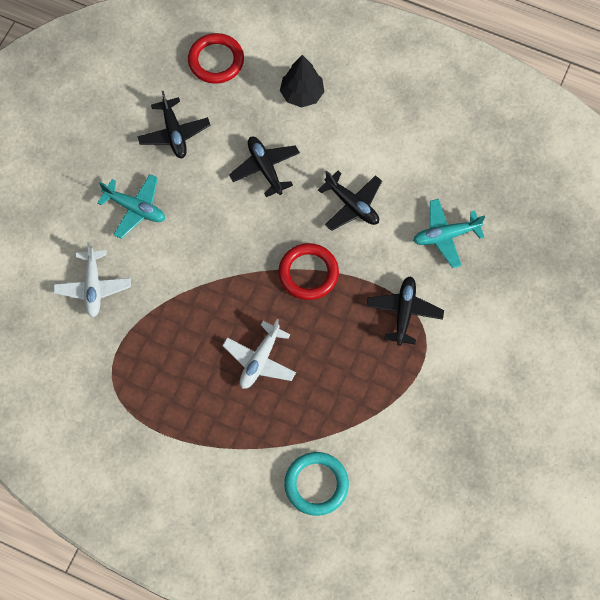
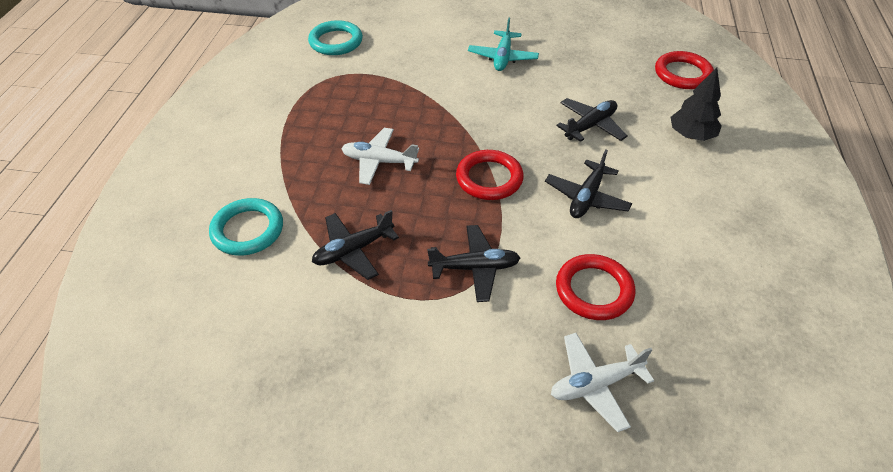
camera: 75 degrees right, 20 degrees down
white plane [54,242,131,317] -> white plane moved to [551,333,654,432]
black plane [137,91,210,158] -> black plane moved to [312,210,399,280]
turquoise plane [413,199,485,268] -> red ring [556,254,635,320]
none -> turquoise ring [308,20,363,55]

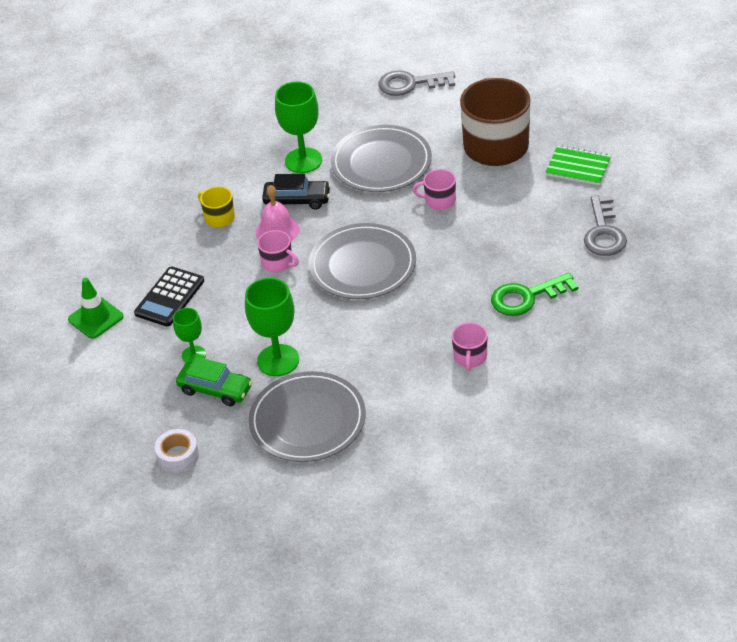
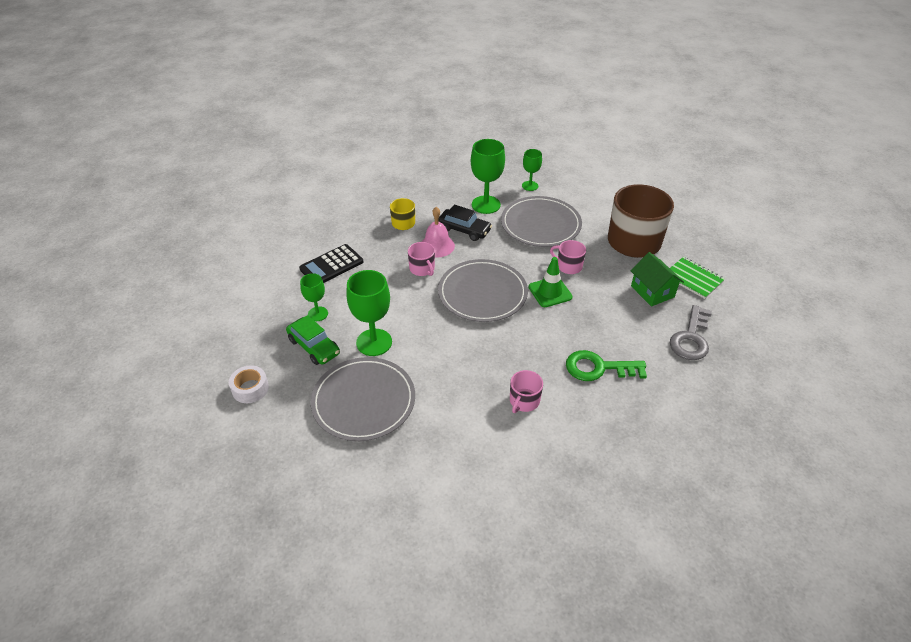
camera: 20 degrees right, 0 degrees up
green traffic cone [68,278,124,339] -> green traffic cone moved to [528,257,573,307]
grey key [378,70,455,96] -> none
none -> green goblet [522,149,542,191]
none -> green house [630,252,684,306]

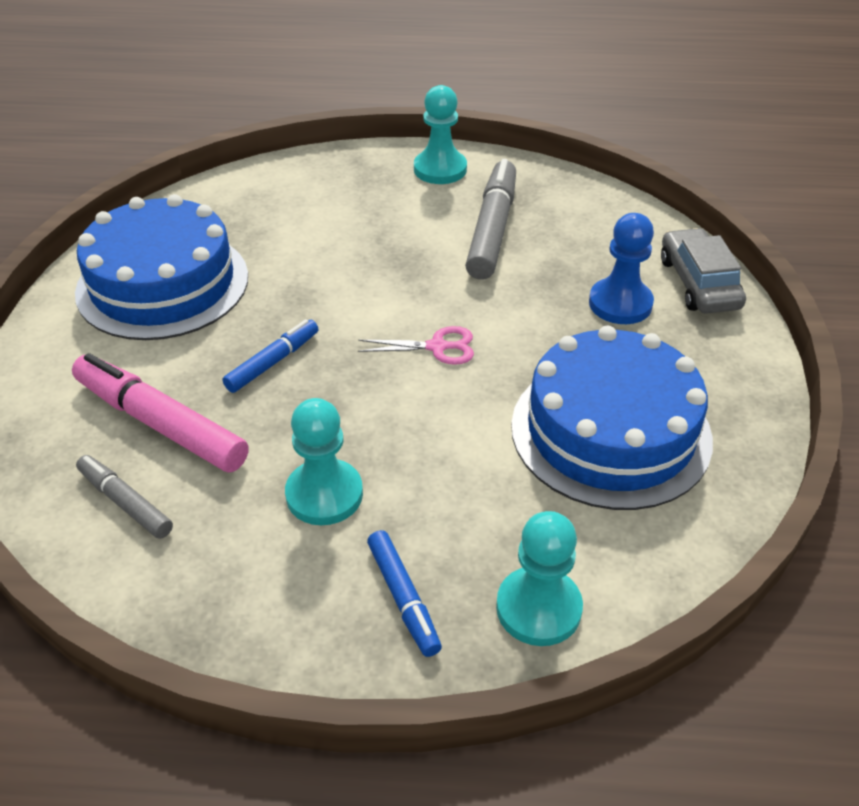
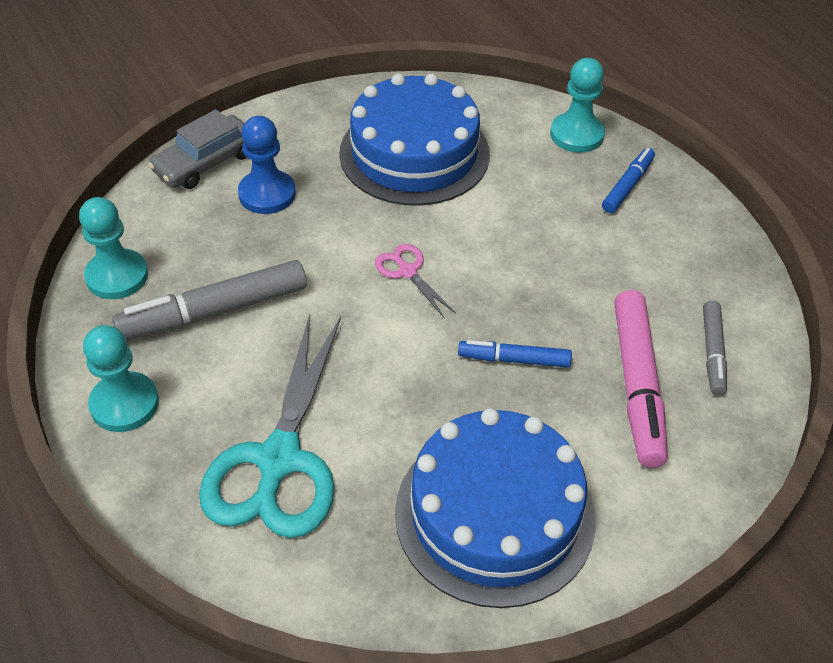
camera: 125 degrees left, 5 degrees up
turquoise pawn [285,398,363,525] -> turquoise pawn moved to [79,197,148,299]
none -> turquoise scissors [199,315,341,538]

Work task: Print the lines from the one that contains "white plane [54,242,131,317]" through the final line of the material above, exactly and only those, with pictures left out.

Output of the task:
white plane [54,242,131,317] -> white plane moved to [551,333,654,432]
black plane [137,91,210,158] -> black plane moved to [312,210,399,280]
turquoise plane [413,199,485,268] -> red ring [556,254,635,320]
none -> turquoise ring [308,20,363,55]

camera: 20 degrees right, 0 degrees up
green traffic cone [68,278,124,339] -> green traffic cone moved to [528,257,573,307]
grey key [378,70,455,96] -> none
none -> green goblet [522,149,542,191]
none -> green house [630,252,684,306]

camera: 125 degrees left, 5 degrees up
turquoise pawn [285,398,363,525] -> turquoise pawn moved to [79,197,148,299]
none -> turquoise scissors [199,315,341,538]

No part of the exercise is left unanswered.